=== SOURCE DATA ===

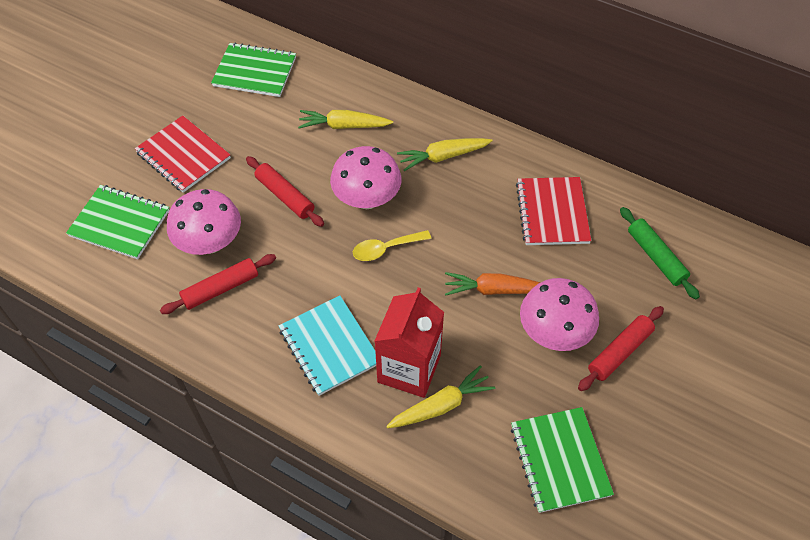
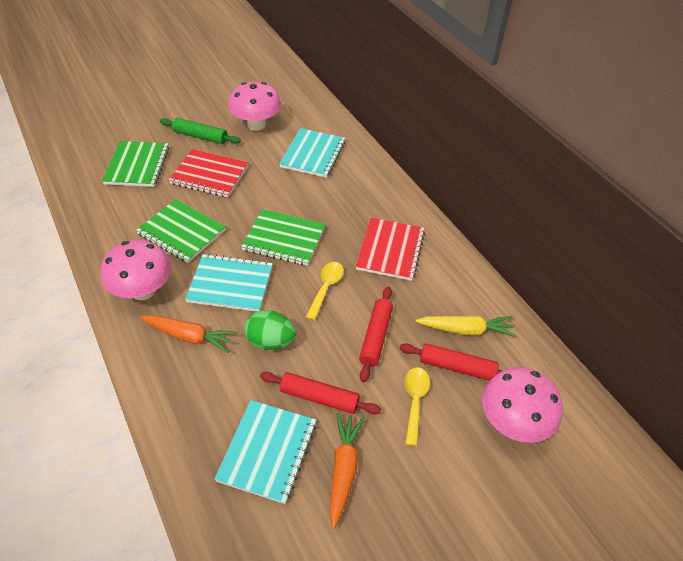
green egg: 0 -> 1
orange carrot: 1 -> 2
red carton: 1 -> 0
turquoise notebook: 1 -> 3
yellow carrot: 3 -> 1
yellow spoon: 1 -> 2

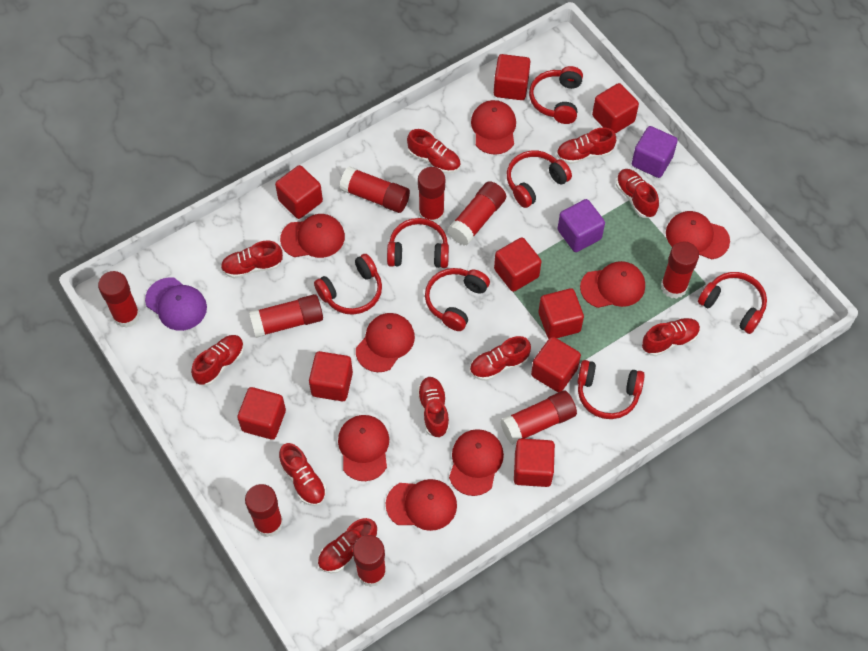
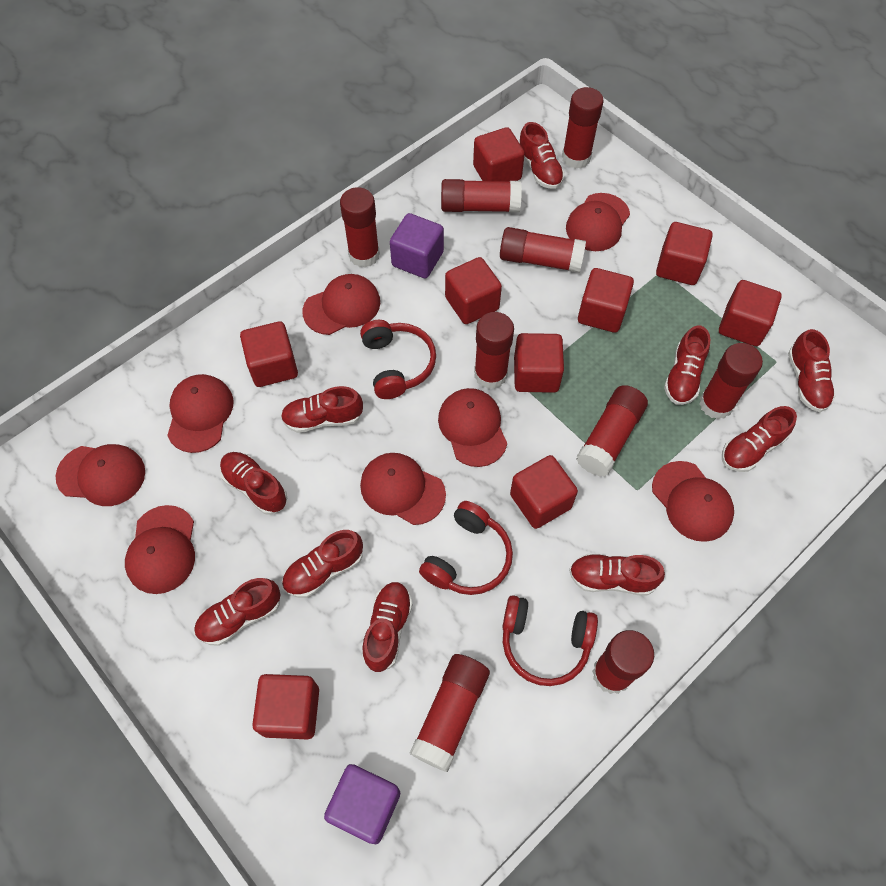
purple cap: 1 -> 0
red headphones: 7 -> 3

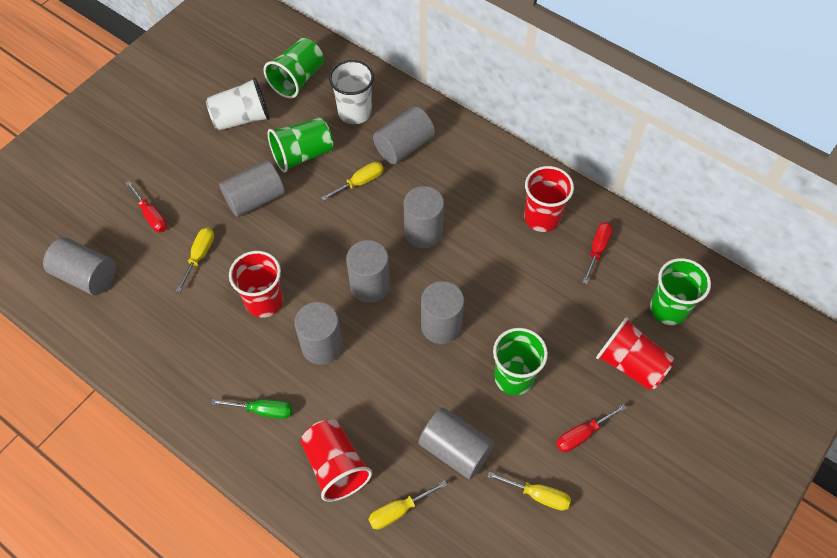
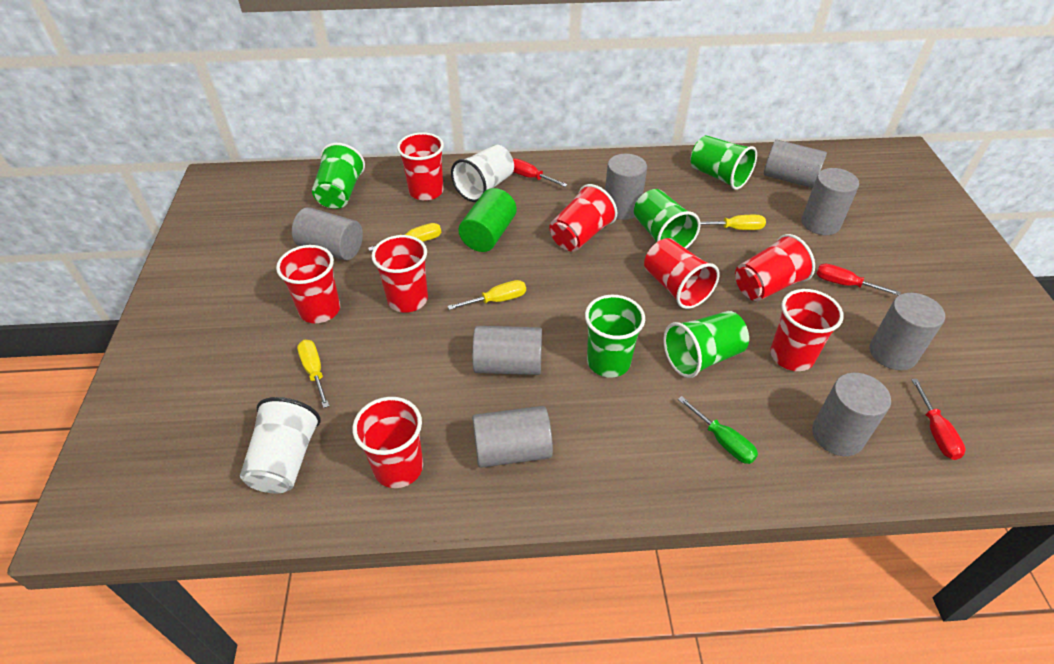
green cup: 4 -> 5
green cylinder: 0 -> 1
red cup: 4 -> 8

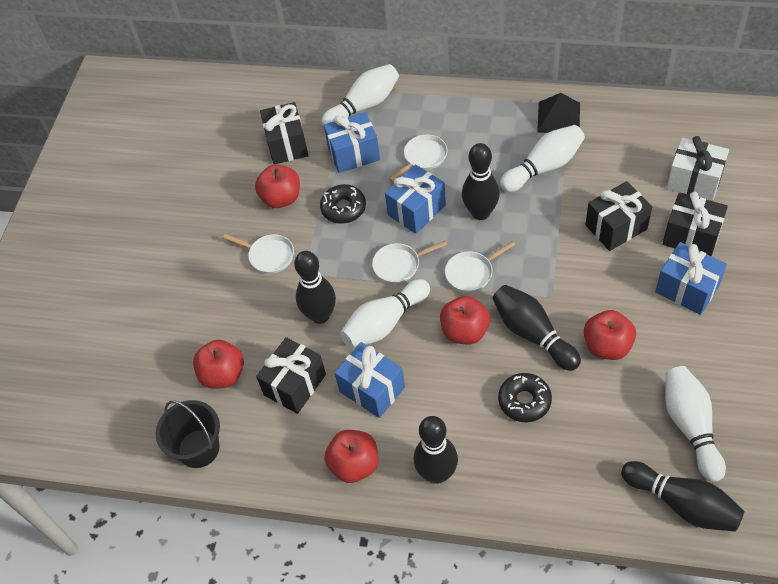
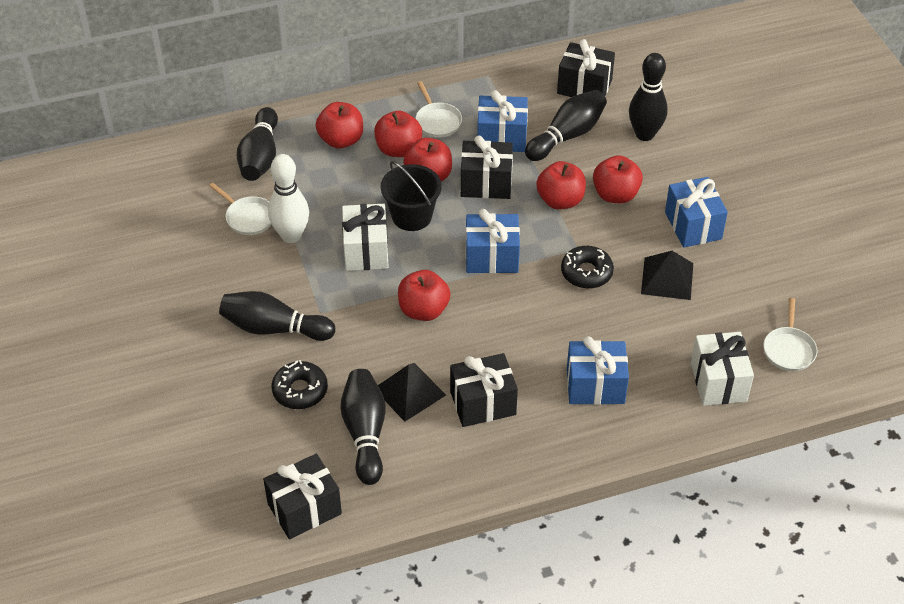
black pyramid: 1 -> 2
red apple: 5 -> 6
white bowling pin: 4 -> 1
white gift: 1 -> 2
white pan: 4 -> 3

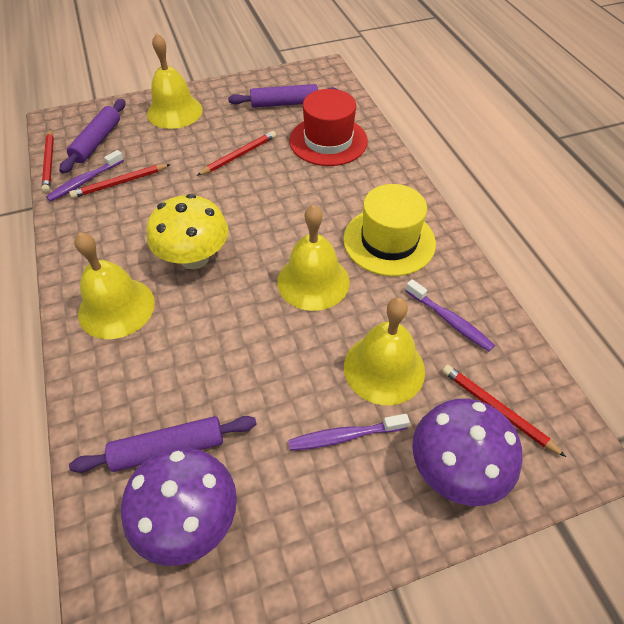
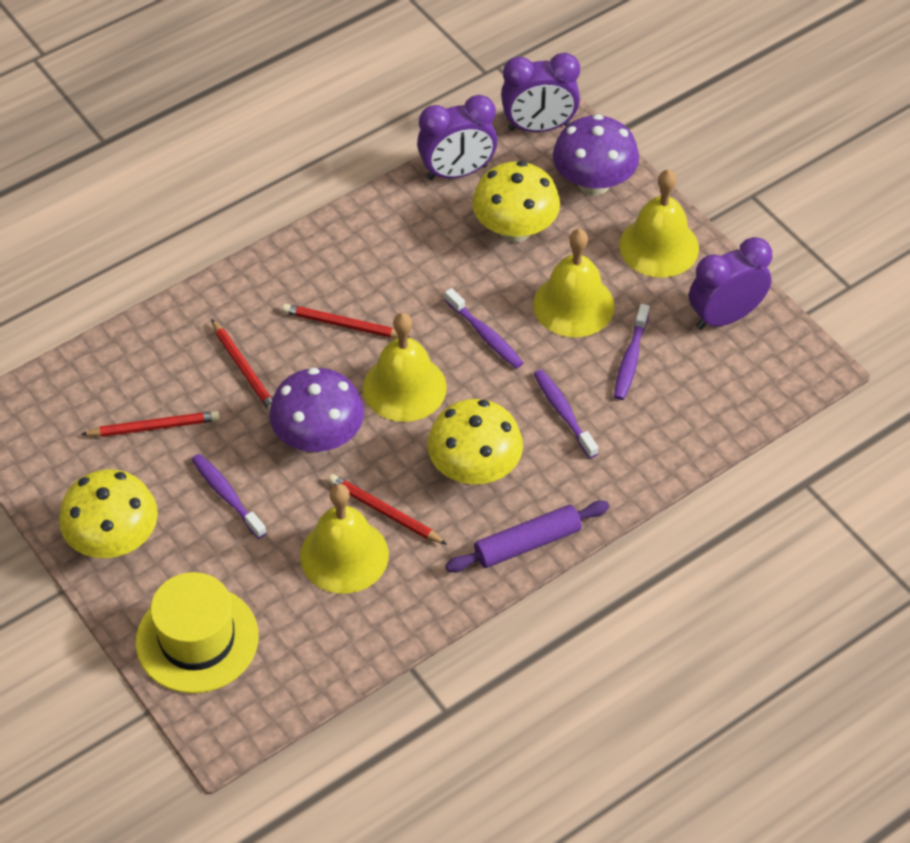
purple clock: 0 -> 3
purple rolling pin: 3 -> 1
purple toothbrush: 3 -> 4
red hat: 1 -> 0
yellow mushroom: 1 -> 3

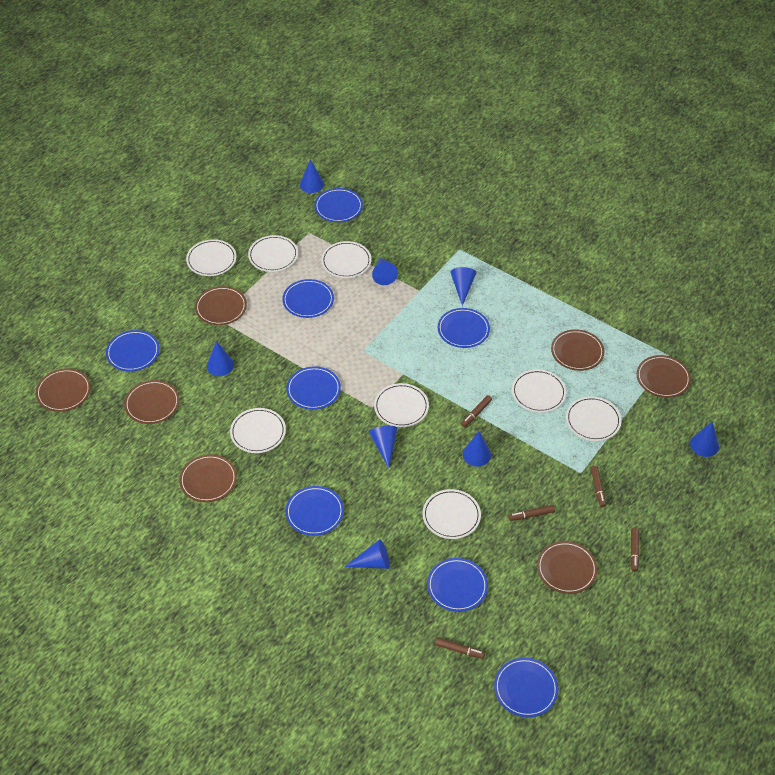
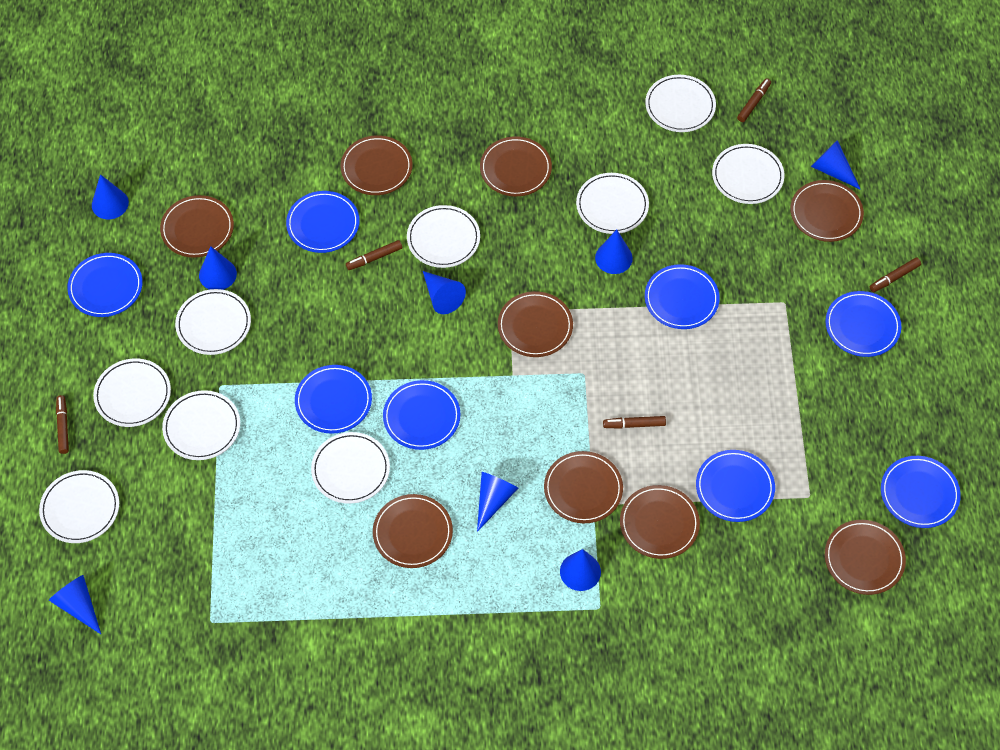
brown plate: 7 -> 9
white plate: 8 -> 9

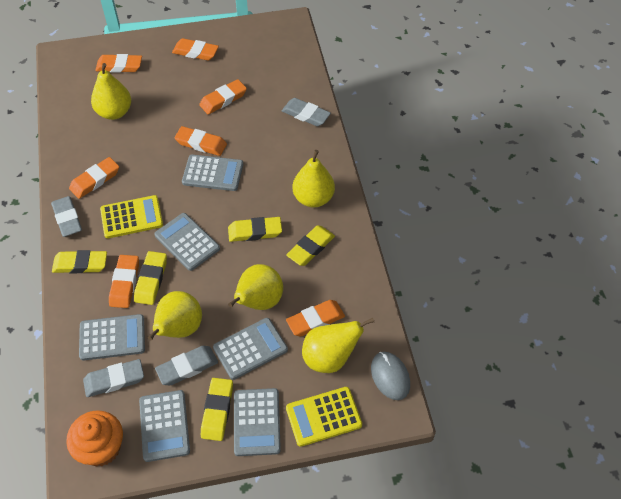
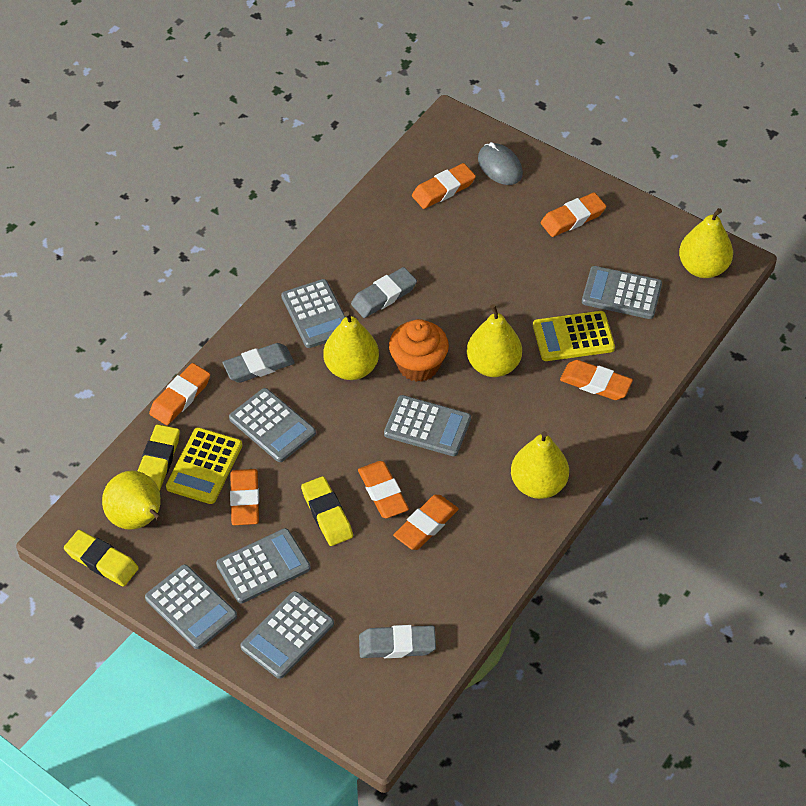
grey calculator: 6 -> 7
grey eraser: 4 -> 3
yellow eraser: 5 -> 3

===

ACTIVITY => Exactly reproduce the lines above, starting at the one that contains "orange carrot: 1 -> 2" and ending at the one that contains "white pan: 4 -> 3", both inclusive; leave the pictures out and add no other lines.

EXPECTED ANSWER =>
orange carrot: 1 -> 2
red carton: 1 -> 0
turquoise notebook: 1 -> 3
yellow carrot: 3 -> 1
yellow spoon: 1 -> 2

purple cap: 1 -> 0
red headphones: 7 -> 3

green cup: 4 -> 5
green cylinder: 0 -> 1
red cup: 4 -> 8

black pyramid: 1 -> 2
red apple: 5 -> 6
white bowling pin: 4 -> 1
white gift: 1 -> 2
white pan: 4 -> 3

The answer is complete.